- Your task
What must be written out is each line from the one holding "ENC1 pin CLK: B13 -> A11" through the end of the records, word for word, minus any pictures.

Stored entries
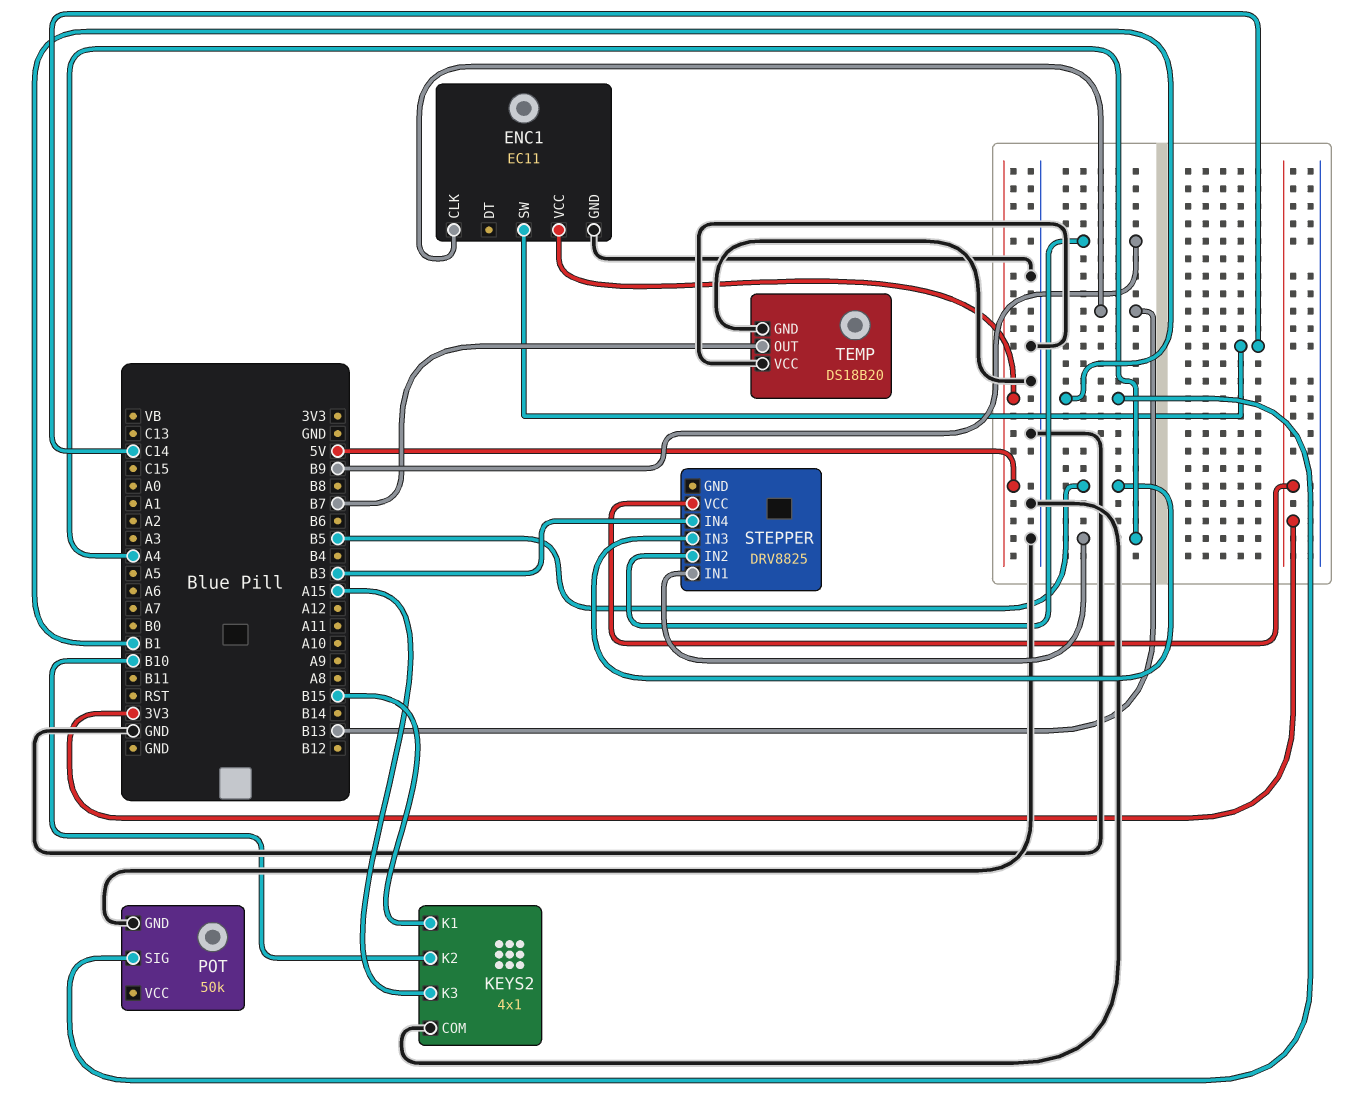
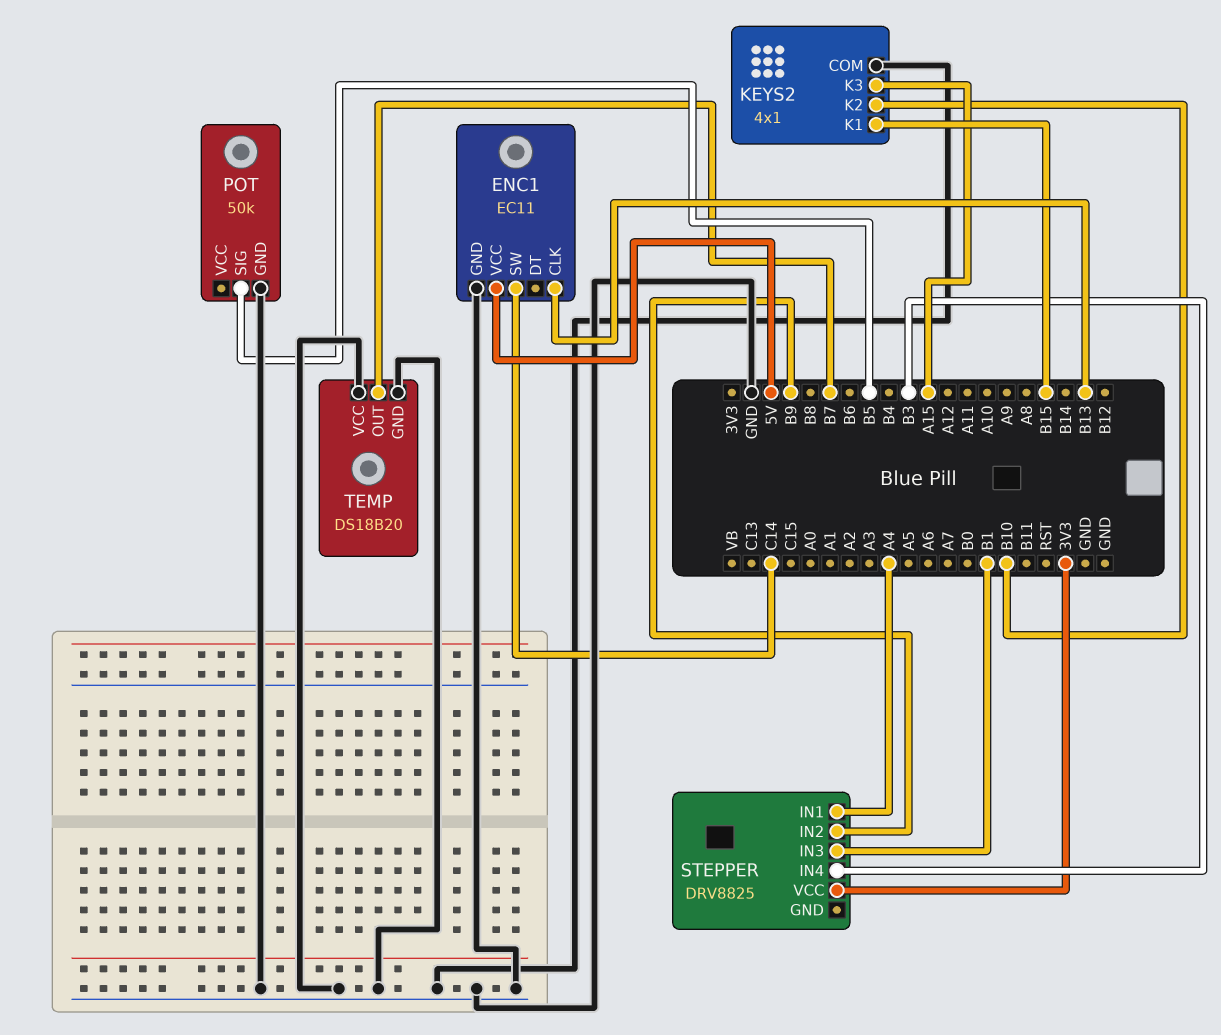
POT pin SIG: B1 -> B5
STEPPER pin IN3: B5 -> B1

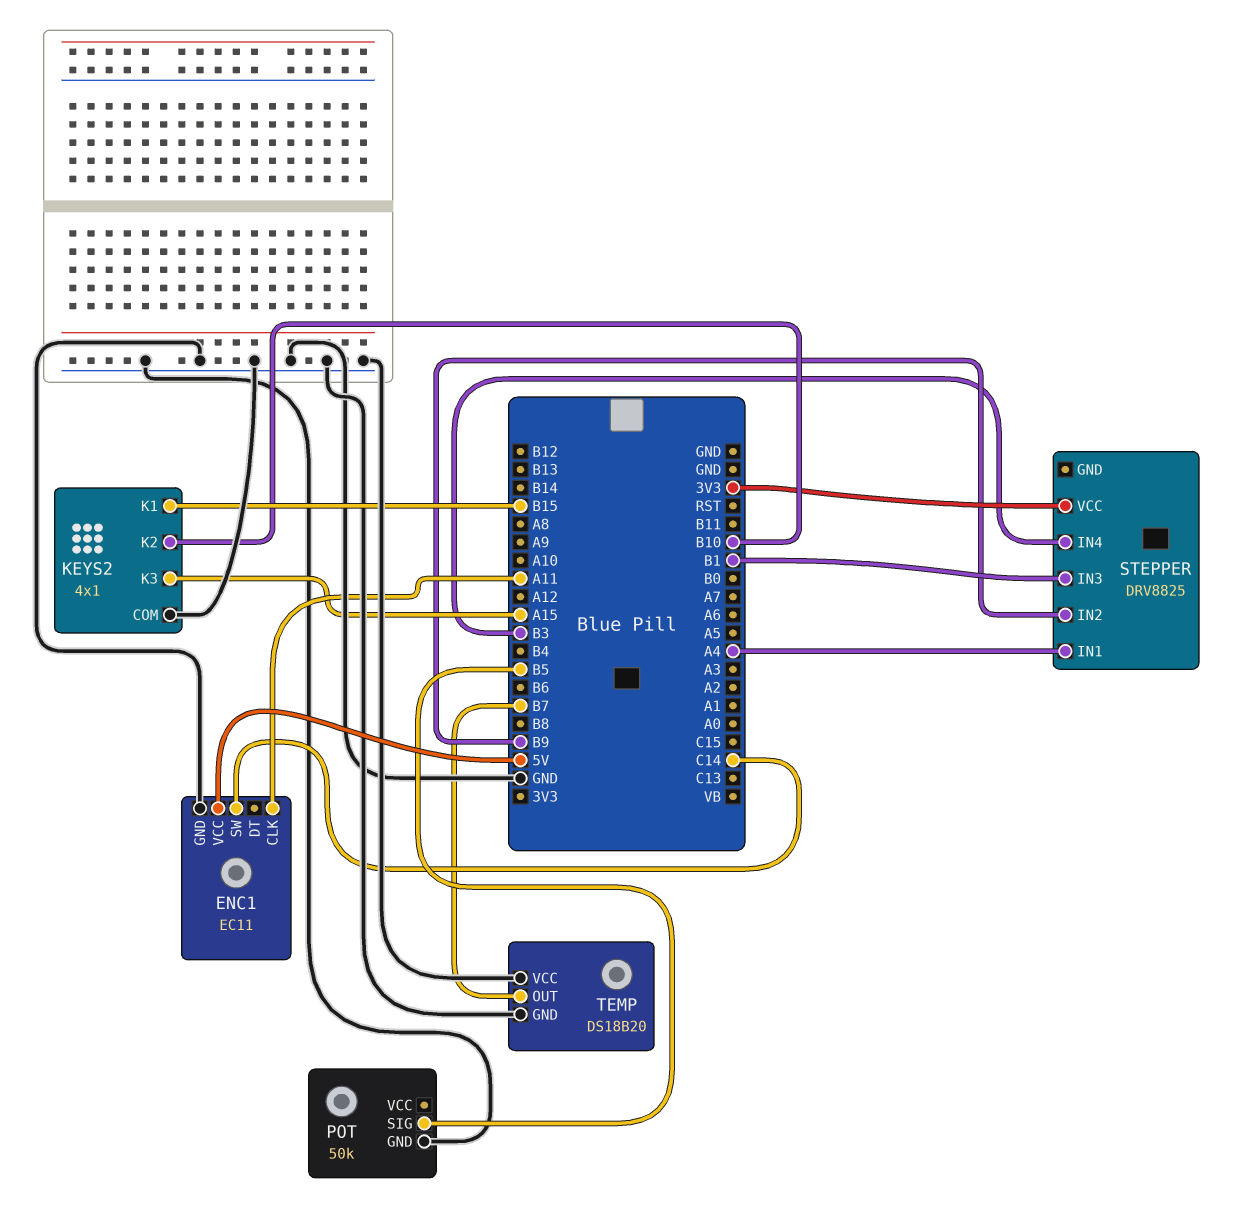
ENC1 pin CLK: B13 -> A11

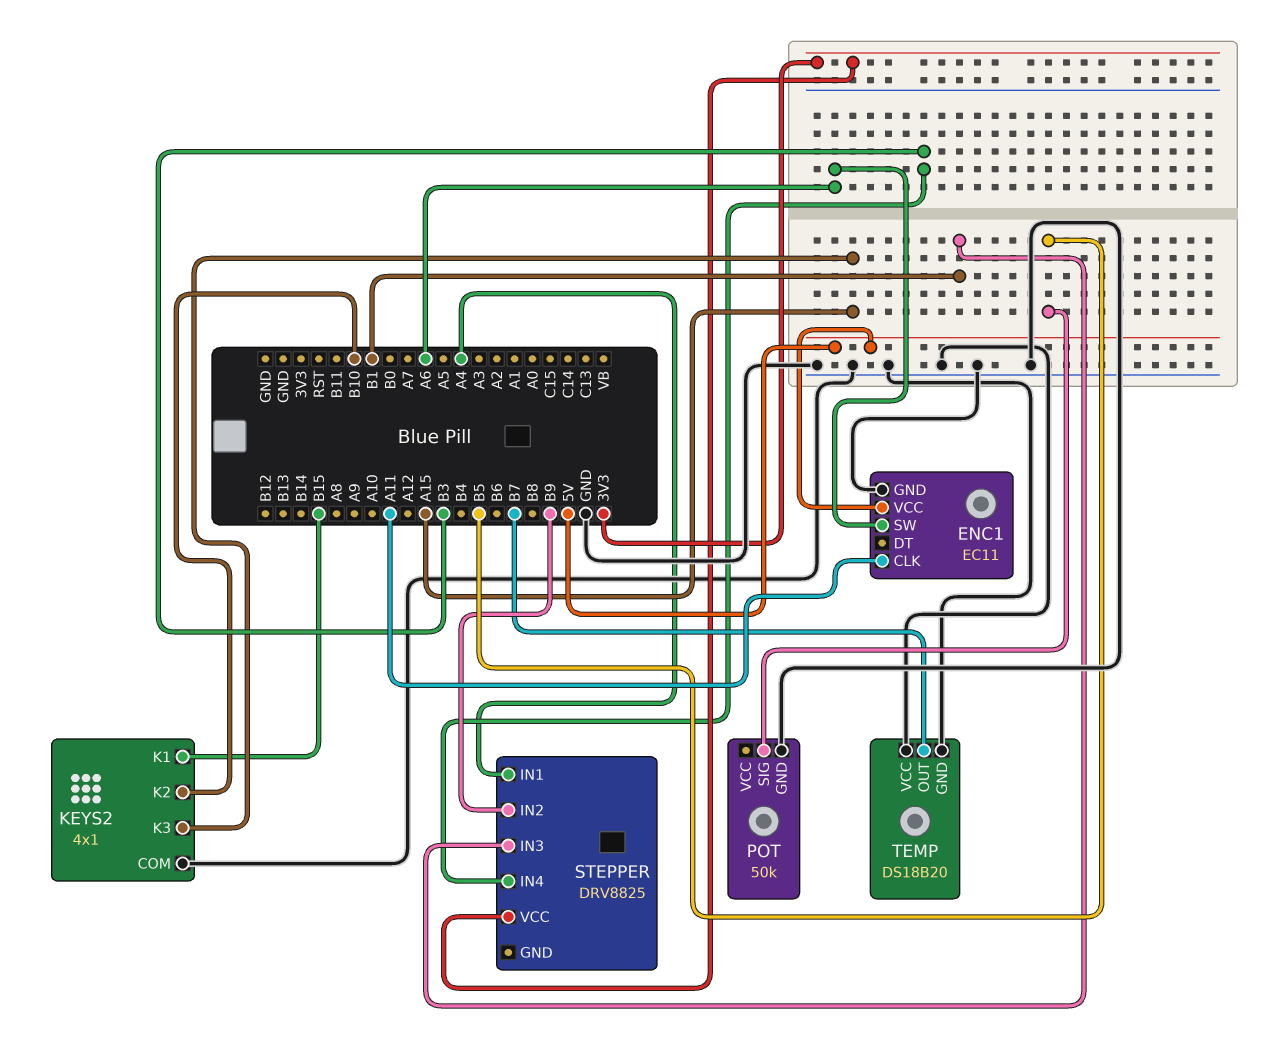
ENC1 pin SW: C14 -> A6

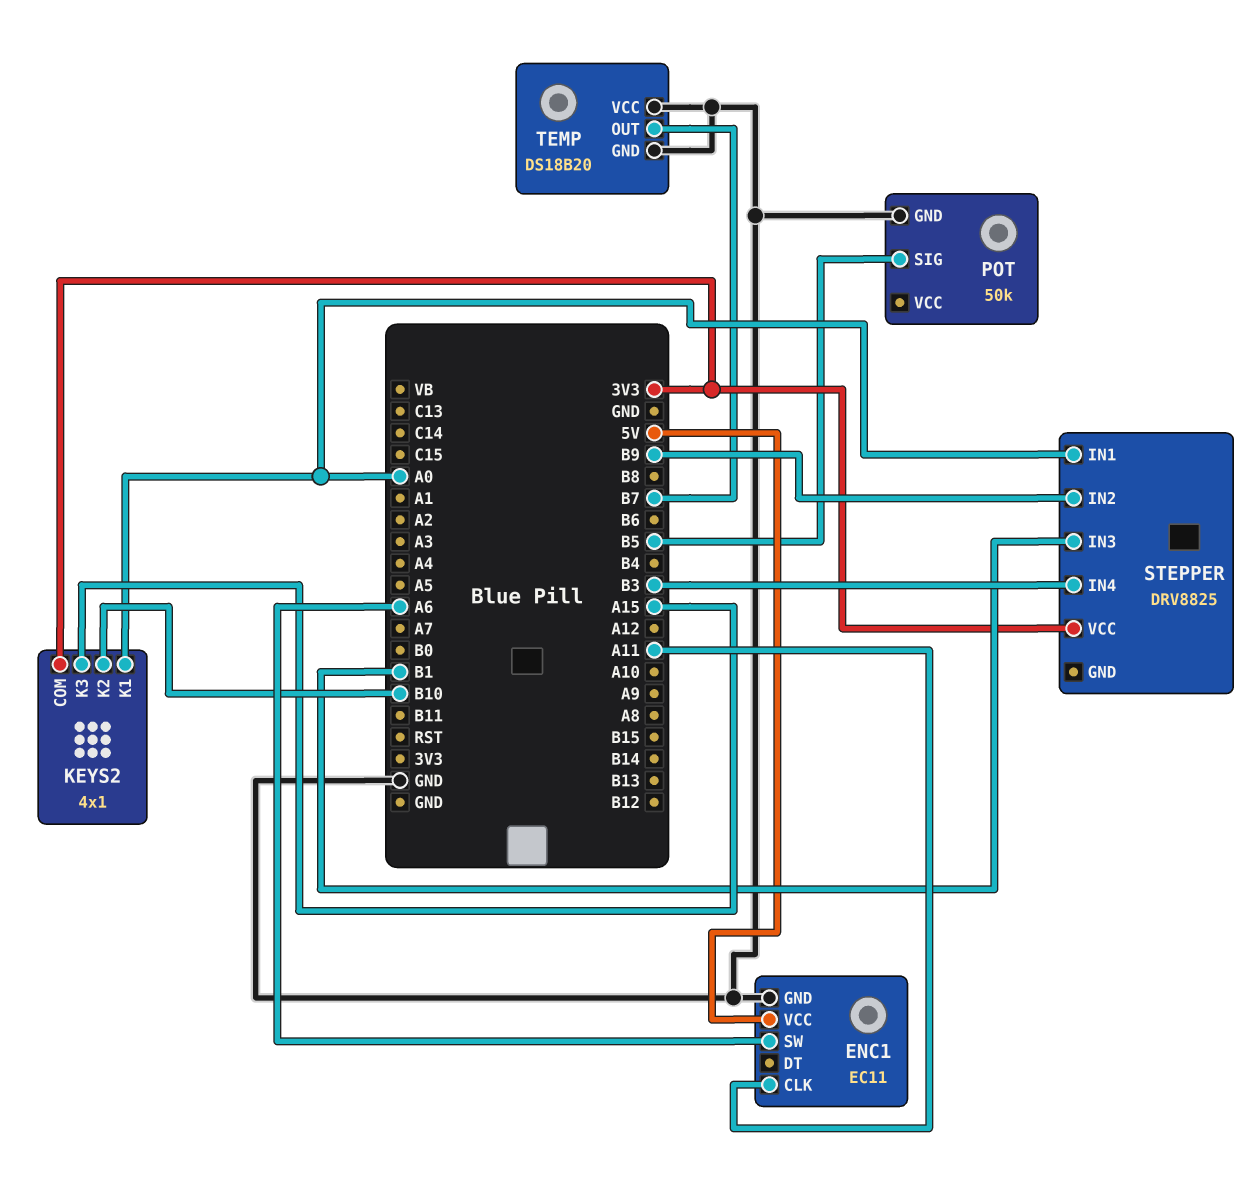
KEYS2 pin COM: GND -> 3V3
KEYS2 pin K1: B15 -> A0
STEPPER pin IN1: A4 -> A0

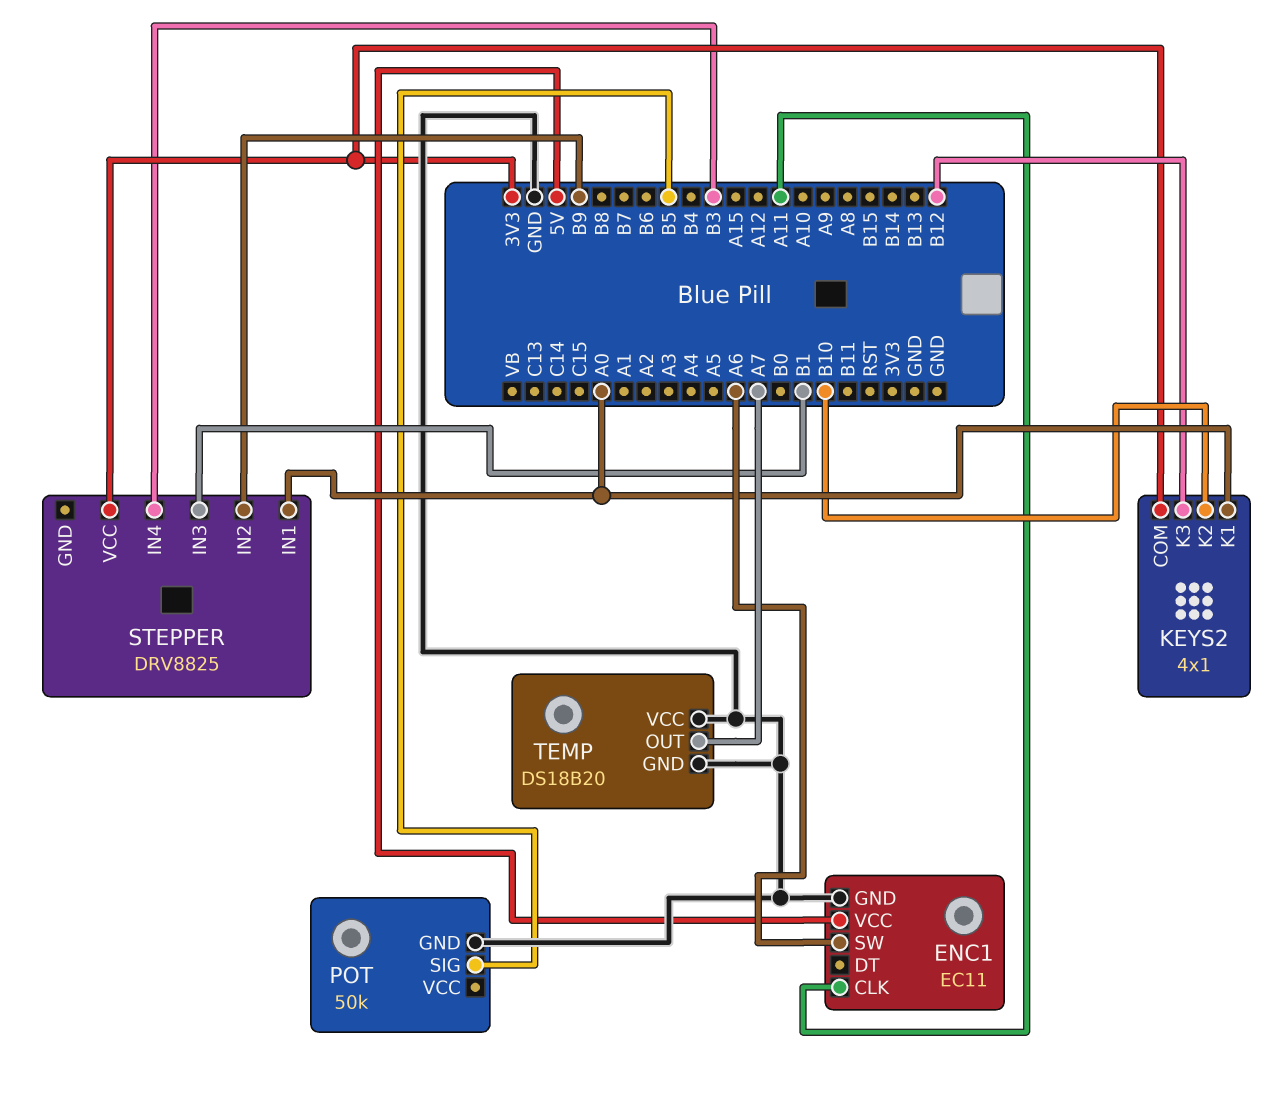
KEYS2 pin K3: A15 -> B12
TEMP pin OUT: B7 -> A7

- Solution
ENC1 pin CLK: B13 -> A11

ENC1 pin SW: C14 -> A6

KEYS2 pin COM: GND -> 3V3
KEYS2 pin K1: B15 -> A0
STEPPER pin IN1: A4 -> A0

KEYS2 pin K3: A15 -> B12
TEMP pin OUT: B7 -> A7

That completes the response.